PROBLEM TO WORK ON:
This calls for a verbatim copy of all the data, with no images carried over.

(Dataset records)
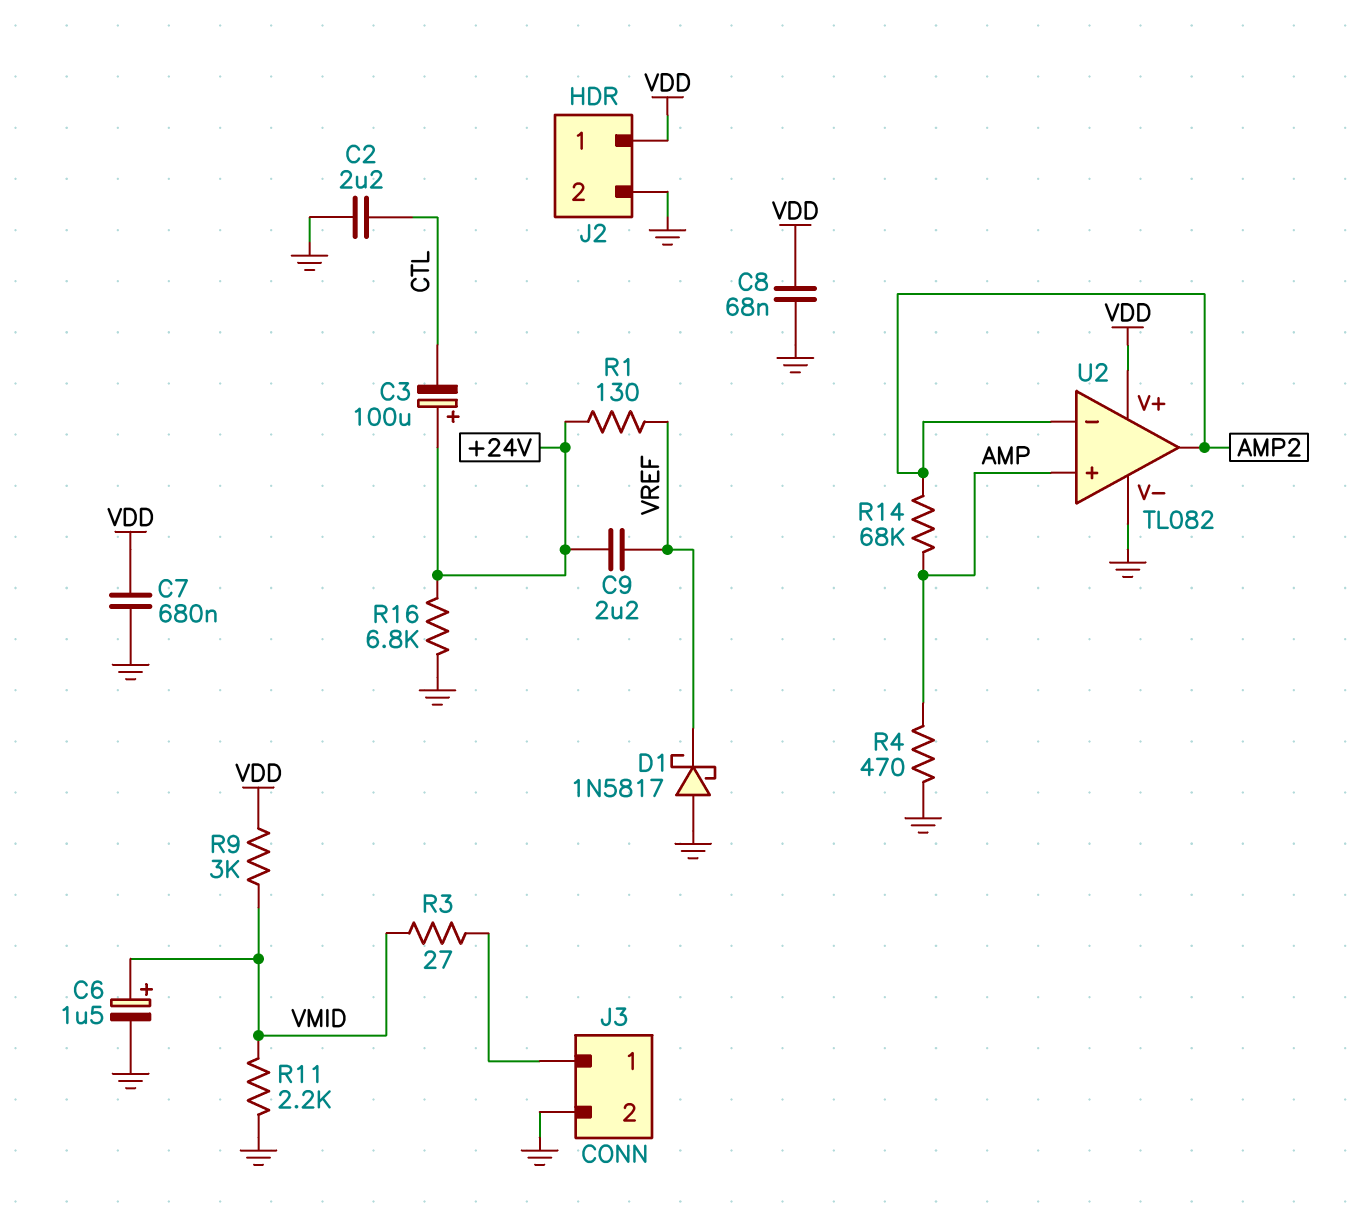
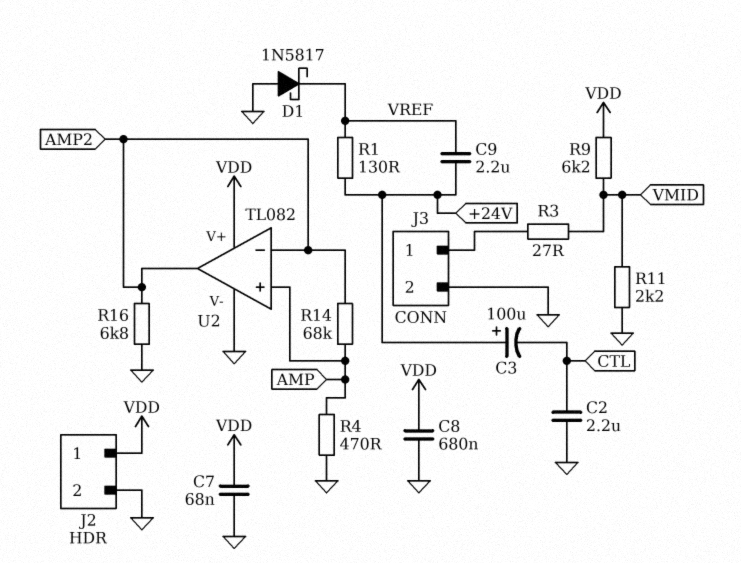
C6: 1.5uF (plus VMID, minus GND) -> none
C7: 680nF (GND, VDD) -> 68nF (GND, VDD)
C8: 68nF (GND, VDD) -> 680nF (GND, VDD)
R9: 3k (VDD, VMID) -> 6.2k (VDD, VMID)
R16: 6.8k (+24V, GND) -> 6.8k (AMP2, GND)

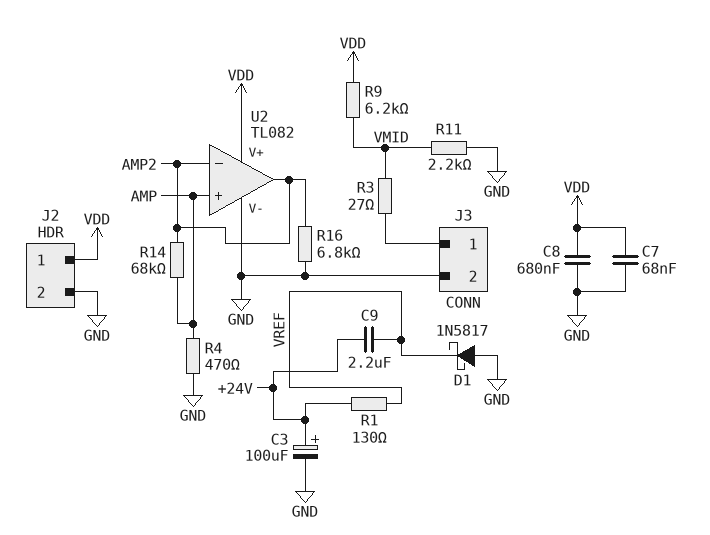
C2: 2.2uF (CTL, GND) -> none
C3: 100uF (plus +24V, minus CTL) -> 100uF (plus +24V, minus GND)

ANSWER FOR THE TASK:
C6: 1.5uF (plus VMID, minus GND) -> none
C7: 680nF (GND, VDD) -> 68nF (GND, VDD)
C8: 68nF (GND, VDD) -> 680nF (GND, VDD)
R9: 3k (VDD, VMID) -> 6.2k (VDD, VMID)
R16: 6.8k (+24V, GND) -> 6.8k (AMP2, GND)

C2: 2.2uF (CTL, GND) -> none
C3: 100uF (plus +24V, minus CTL) -> 100uF (plus +24V, minus GND)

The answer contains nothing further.